MATERIAL SHOWN Block Start
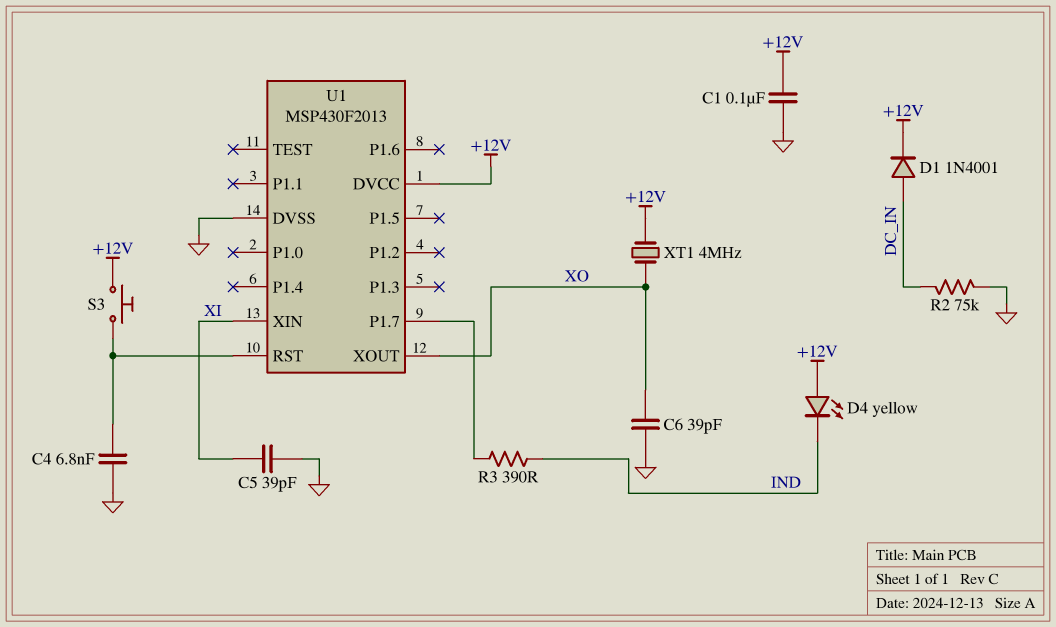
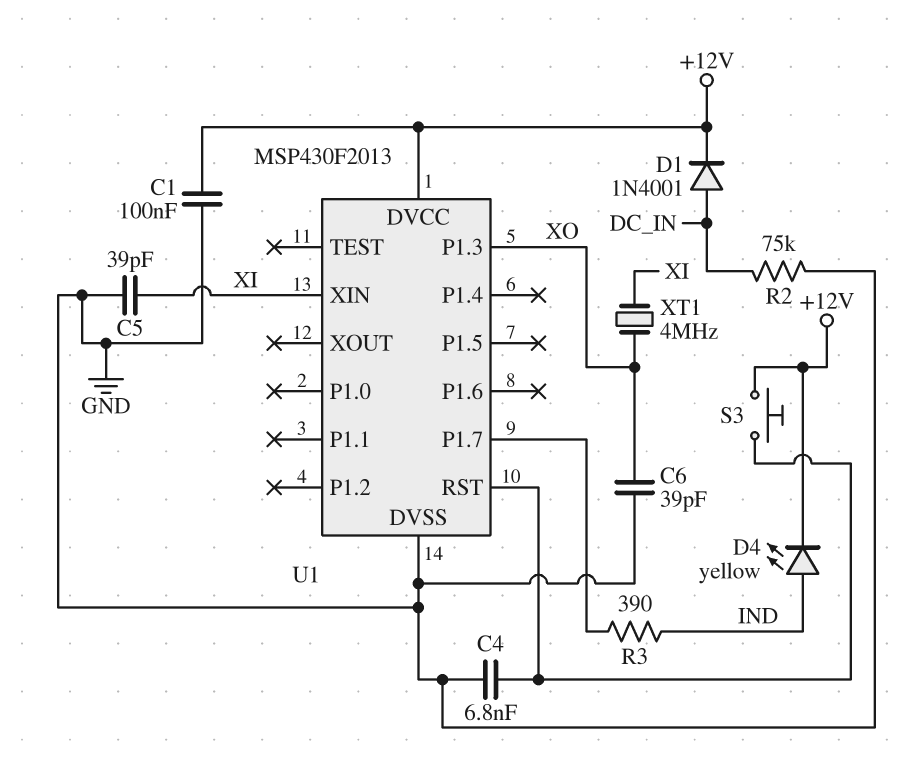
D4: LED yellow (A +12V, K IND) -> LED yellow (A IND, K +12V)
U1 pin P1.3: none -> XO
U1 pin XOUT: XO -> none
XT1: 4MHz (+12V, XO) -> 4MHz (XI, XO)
MATERIAL SHOWN Block End
MATERIAL SHOWN Block Start
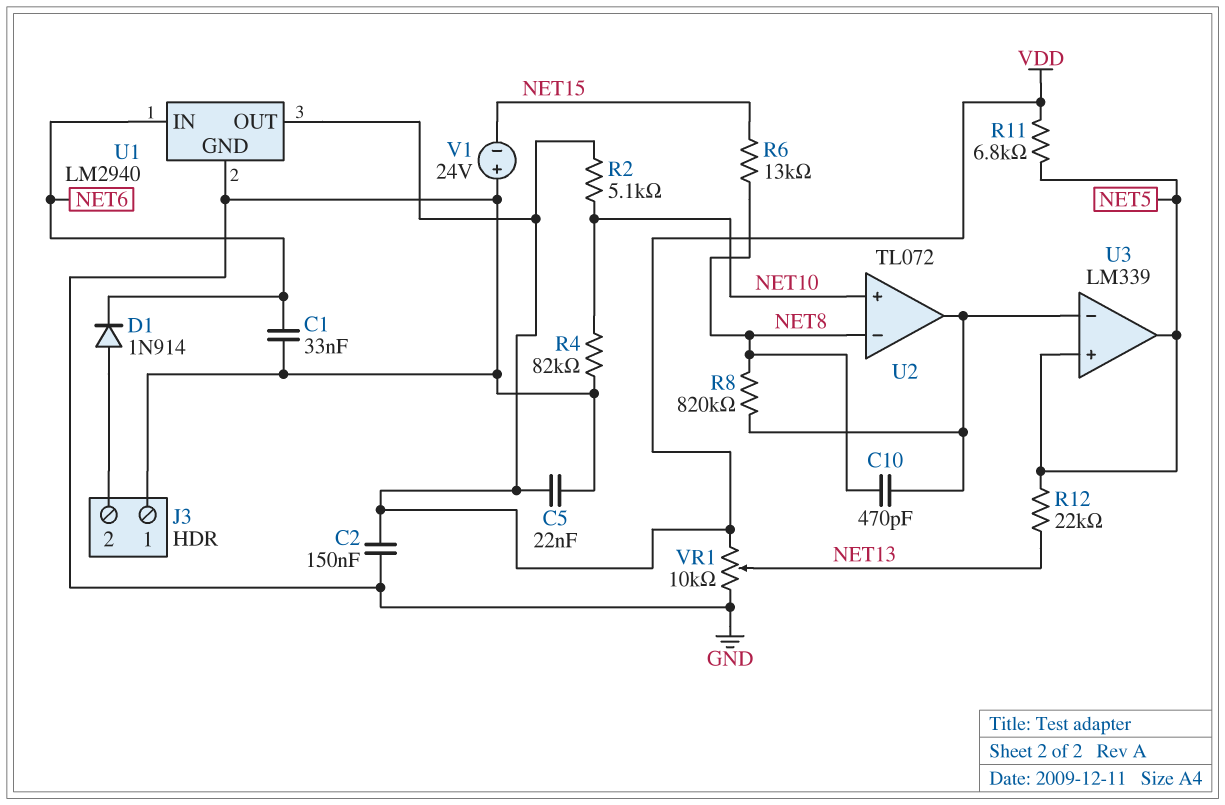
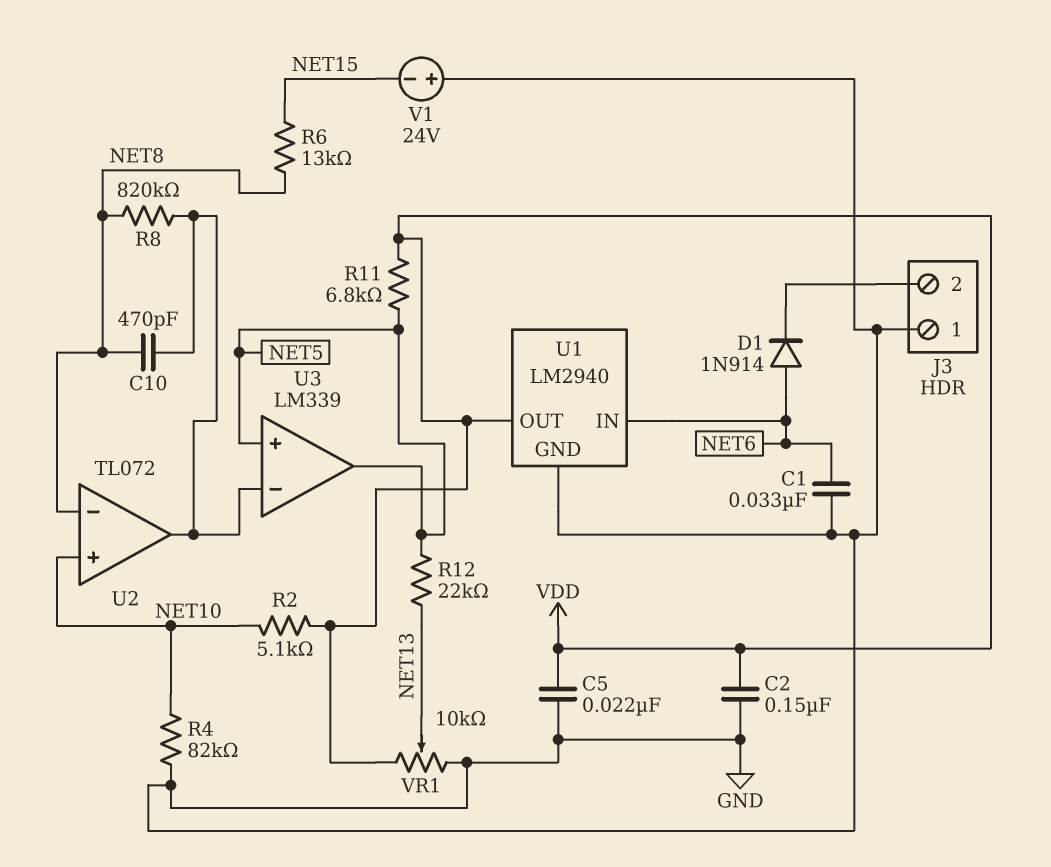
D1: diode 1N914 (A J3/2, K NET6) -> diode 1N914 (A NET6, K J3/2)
MATERIAL SHOWN Block End
MATERIAL SHOWN Block Start
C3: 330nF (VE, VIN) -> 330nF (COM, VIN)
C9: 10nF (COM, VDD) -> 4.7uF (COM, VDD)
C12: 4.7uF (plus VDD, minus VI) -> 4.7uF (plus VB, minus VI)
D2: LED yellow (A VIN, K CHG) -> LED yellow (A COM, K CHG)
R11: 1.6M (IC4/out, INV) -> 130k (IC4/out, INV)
MATERIAL SHOWN Block End
» **WHAT YOU ARE ASKED TO DO**: In the data above, find each line that uses the string "yellow". Copy it.

» **REPLY TO THE TASK**:
D4: LED yellow (A +12V, K IND) -> LED yellow (A IND, K +12V)
D2: LED yellow (A VIN, K CHG) -> LED yellow (A COM, K CHG)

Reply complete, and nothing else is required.